◆ **INSTRUCTIONS FOR THE TASK**
Restate every line of the material below word for word, skipping the images.

◆ **DATASET EXTRACT**

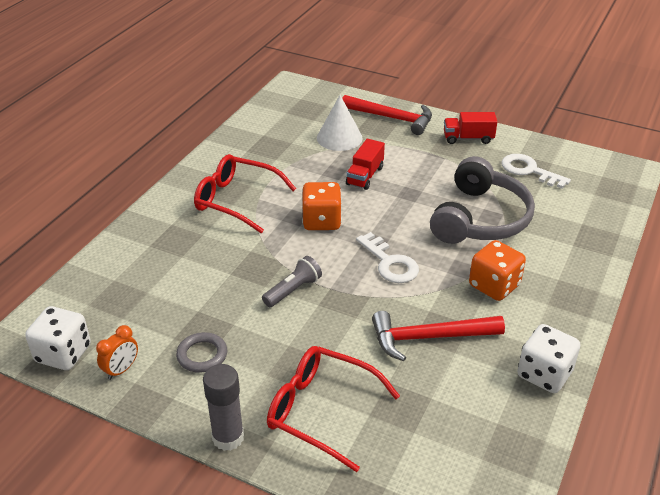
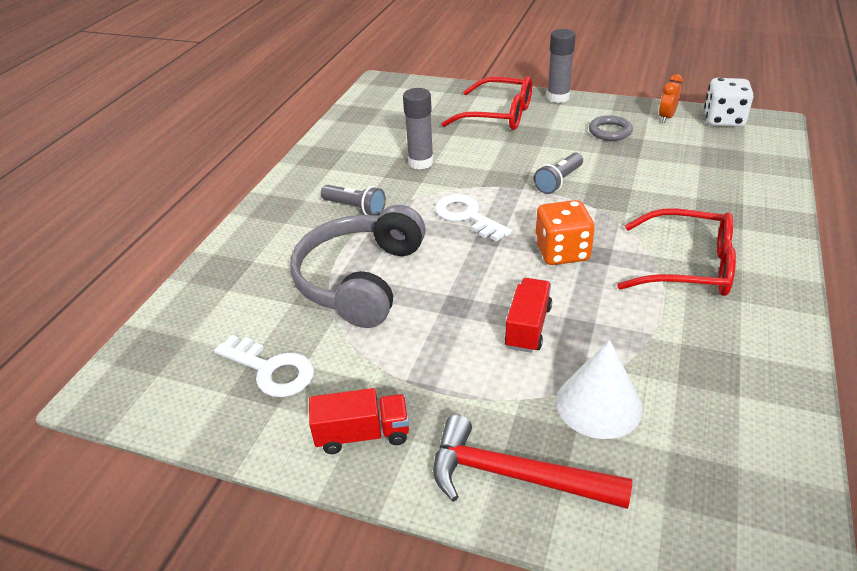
camera: 175 degrees right, 0 degrees up
red hammer [372,311,505,361] -> grey glue stick [403,88,434,170]
orange dice [469,240,526,301] -> grey flashlight [321,185,386,216]
white dice [517,324,580,393] -> none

◆ **ANSWER TO THE PROBLEM**
camera: 175 degrees right, 0 degrees up
red hammer [372,311,505,361] -> grey glue stick [403,88,434,170]
orange dice [469,240,526,301] -> grey flashlight [321,185,386,216]
white dice [517,324,580,393] -> none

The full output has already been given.